:: Records shown ::

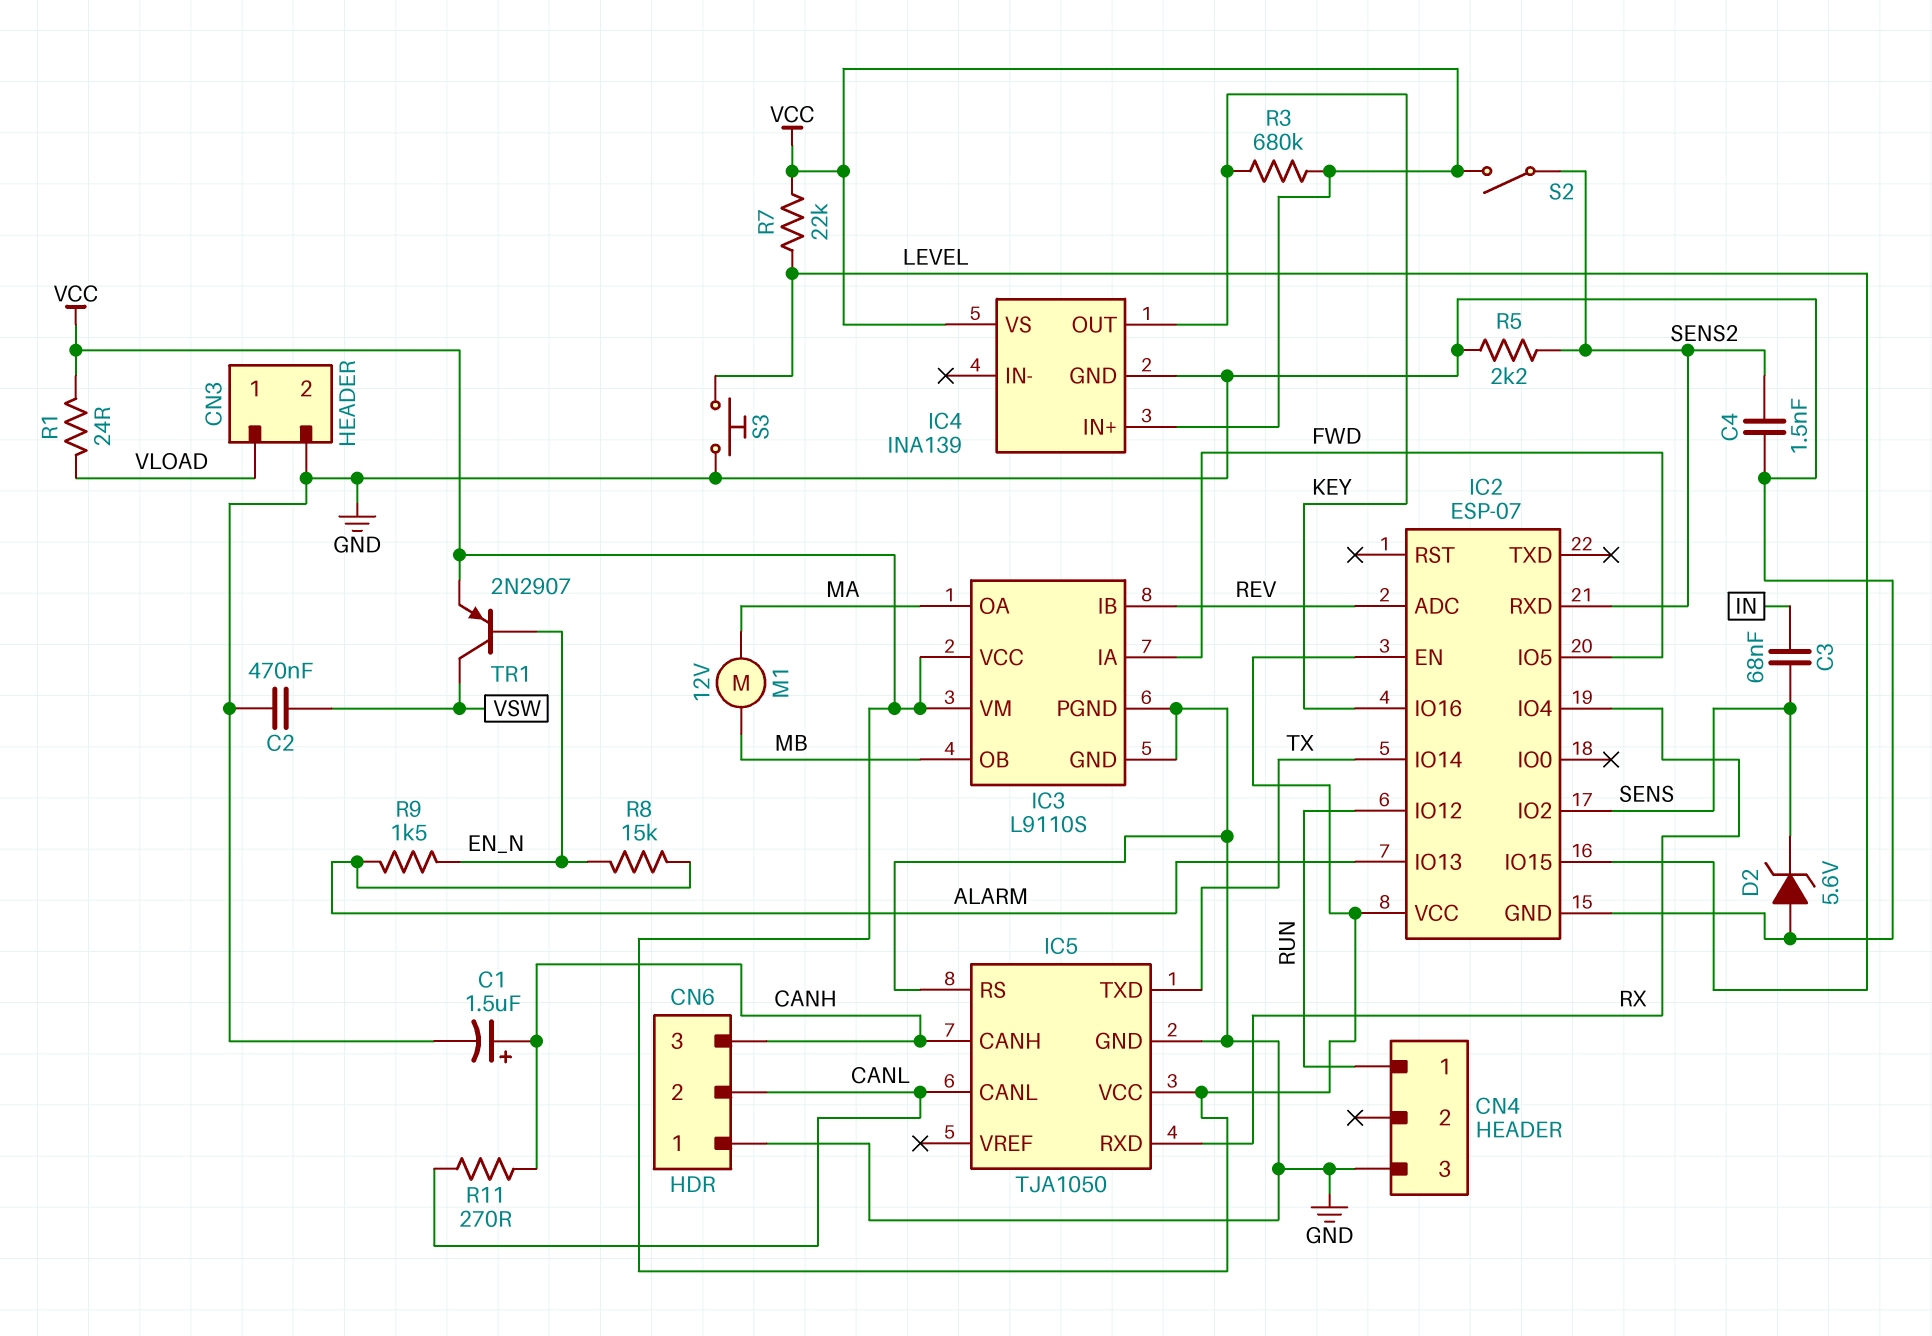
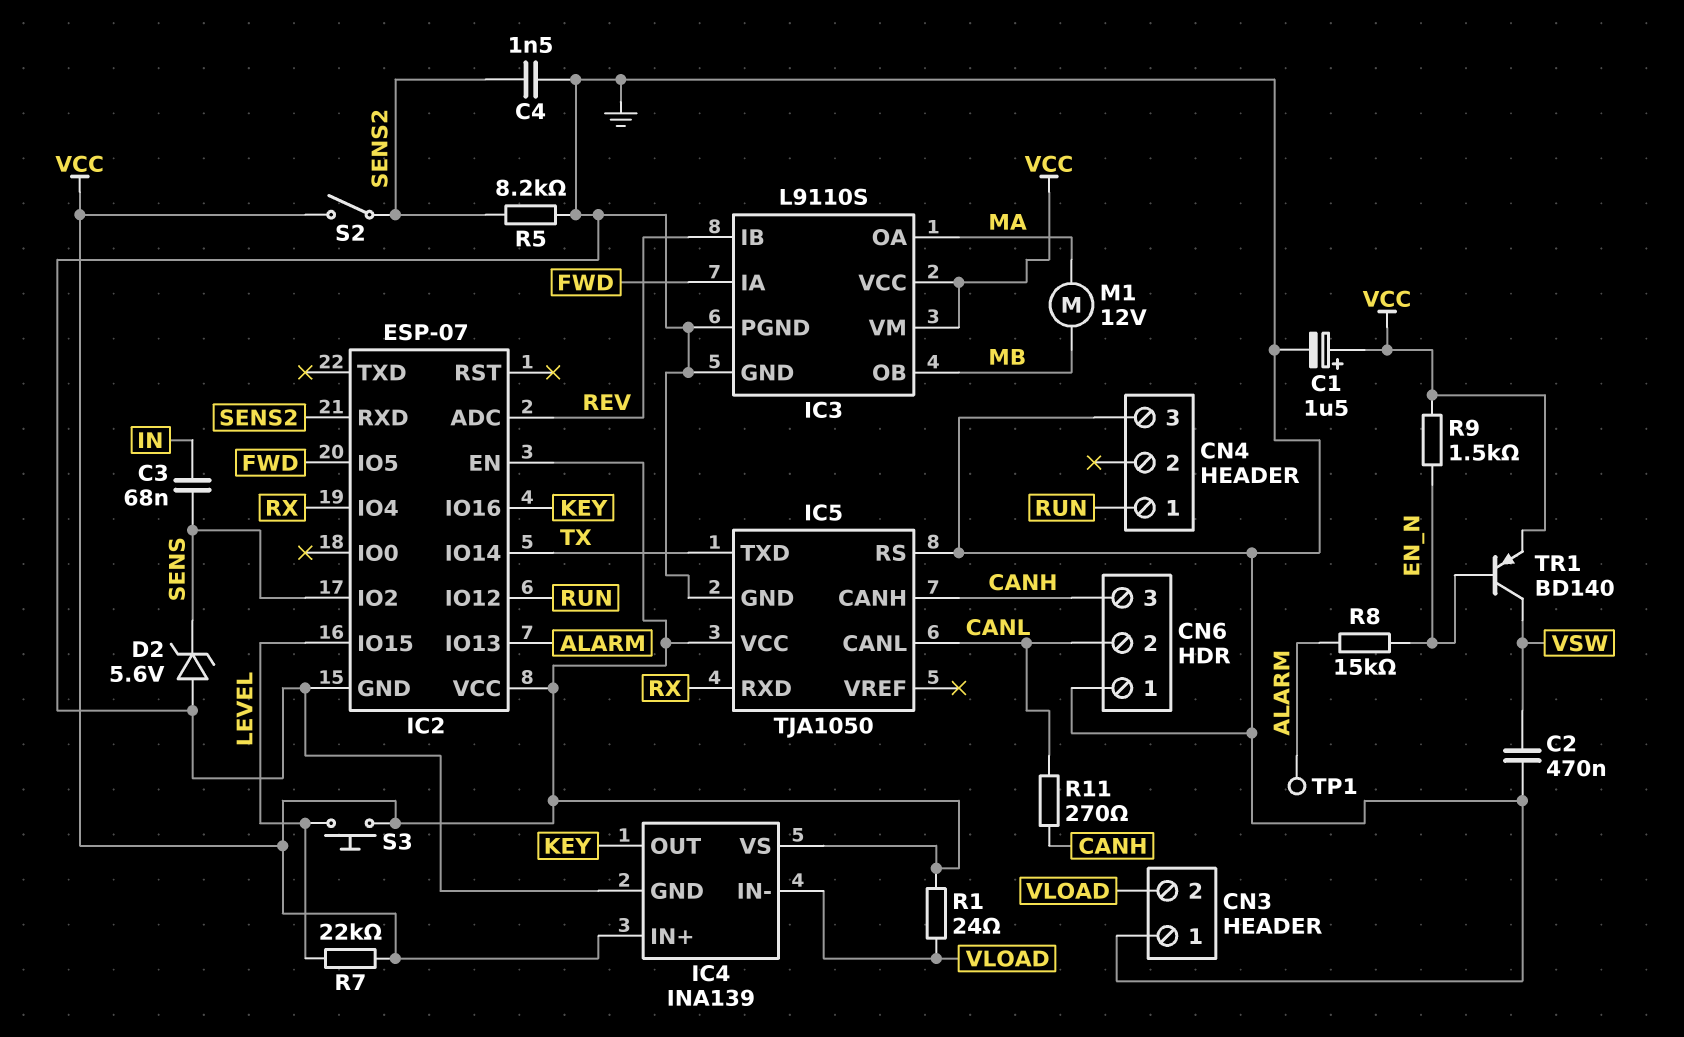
C1: 1.5uF (plus CANH, minus GND) -> 1.5uF (plus VCC, minus GND)
CN3 pin 1: VLOAD -> GND
CN3 pin 2: GND -> VLOAD
IC4 pin IN-: none -> VLOAD
R3: 680k (KEY, VCC) -> none
R5: 2.2k (GND, SENS2) -> 8.2k (GND, SENS2)
R9: 1.5k (ALARM, EN_N) -> 1.5k (EN_N, VCC)
S3: button (GND, LEVEL) -> button (LEVEL, VCC)
TP1: none -> test point (ALARM)
TR1: PNP 2N2907 (B EN_N, C VSW, E VCC) -> PNP BD140 (B EN_N, C VSW, E VCC)

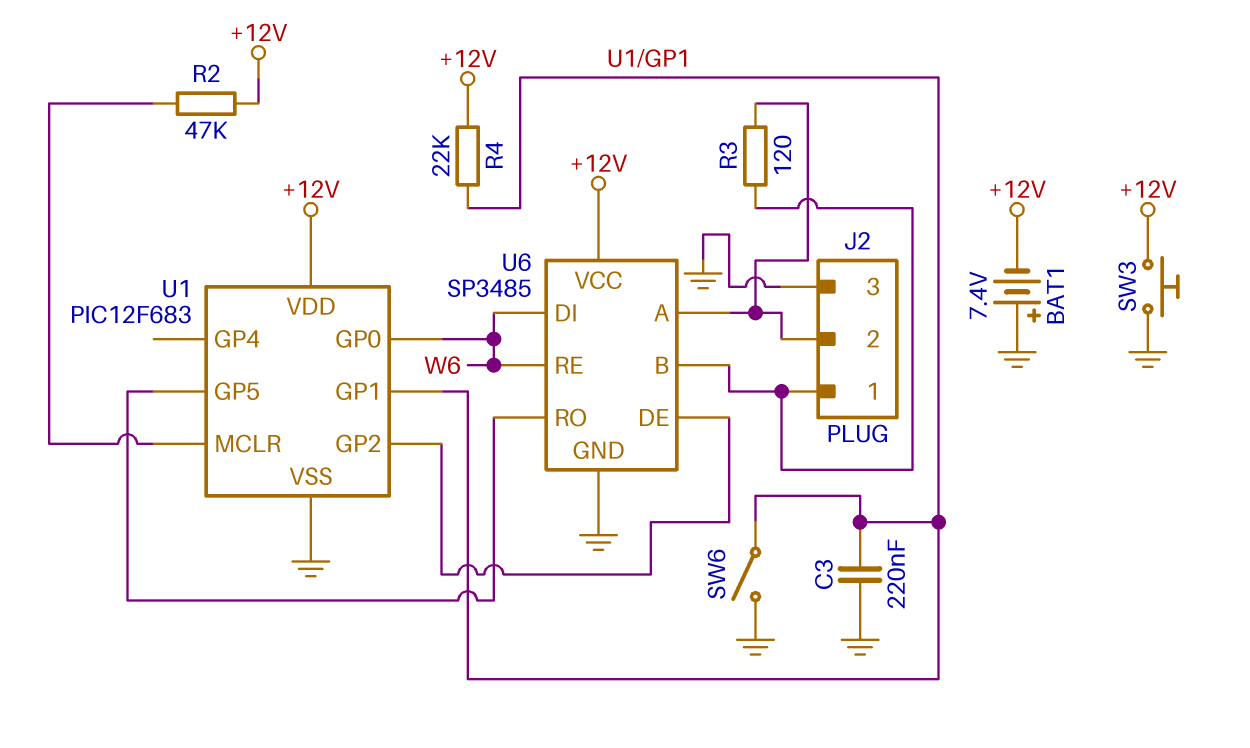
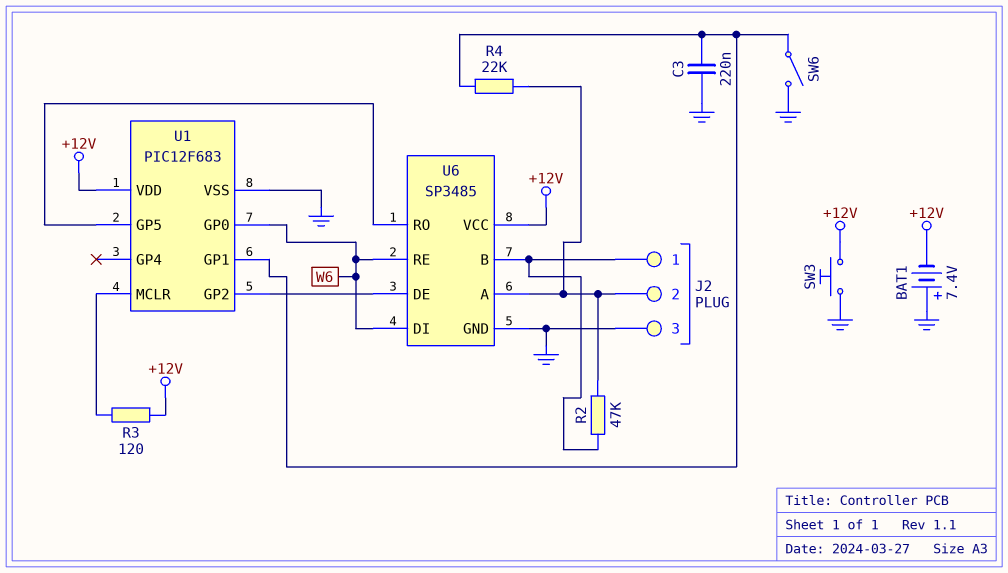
R2: 47k (+12V, U1/MCLR) -> 47k (J2/1, J2/2)
R3: 120 (J2/1, J2/2) -> 120 (+12V, U1/MCLR)
R4: 22k (+12V, U1/GP1) -> 22k (J2/2, U1/GP1)

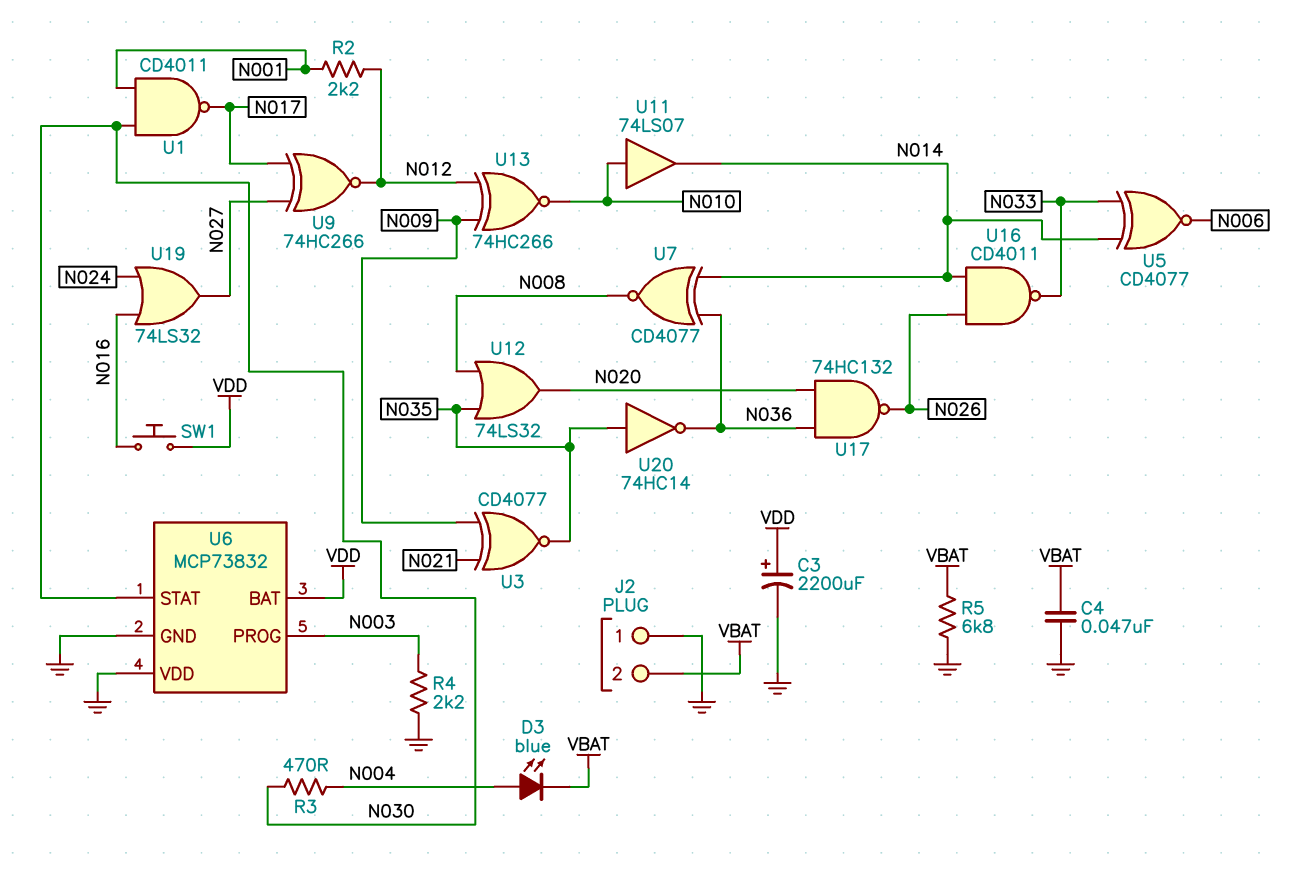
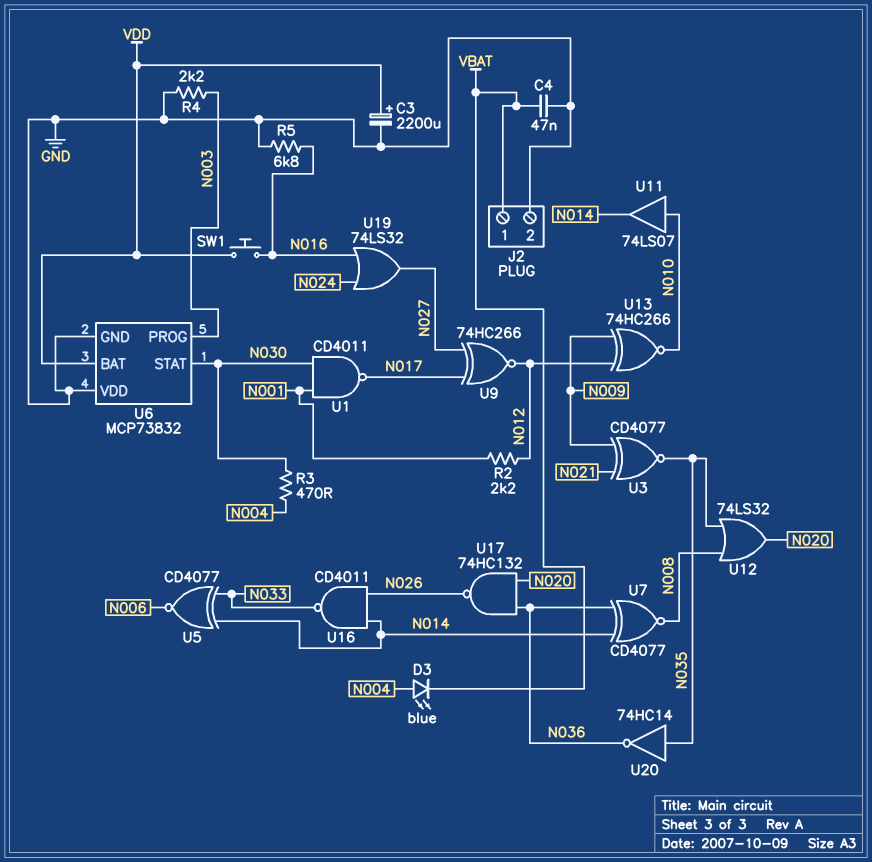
J2 pin 1: GND -> VBAT
J2 pin 2: VBAT -> GND
R5: 6.8k (GND, VBAT) -> 6.8k (GND, N016)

:: Action item ::
Look above for the line with "R3: 680k (KEY, VCC) -> none" and the line with "J2 pin 2: VBAT -> GND". Copy them and every line between, exactly, but no pictures.

:: Reply ::
R3: 680k (KEY, VCC) -> none
R5: 2.2k (GND, SENS2) -> 8.2k (GND, SENS2)
R9: 1.5k (ALARM, EN_N) -> 1.5k (EN_N, VCC)
S3: button (GND, LEVEL) -> button (LEVEL, VCC)
TP1: none -> test point (ALARM)
TR1: PNP 2N2907 (B EN_N, C VSW, E VCC) -> PNP BD140 (B EN_N, C VSW, E VCC)

R2: 47k (+12V, U1/MCLR) -> 47k (J2/1, J2/2)
R3: 120 (J2/1, J2/2) -> 120 (+12V, U1/MCLR)
R4: 22k (+12V, U1/GP1) -> 22k (J2/2, U1/GP1)

J2 pin 1: GND -> VBAT
J2 pin 2: VBAT -> GND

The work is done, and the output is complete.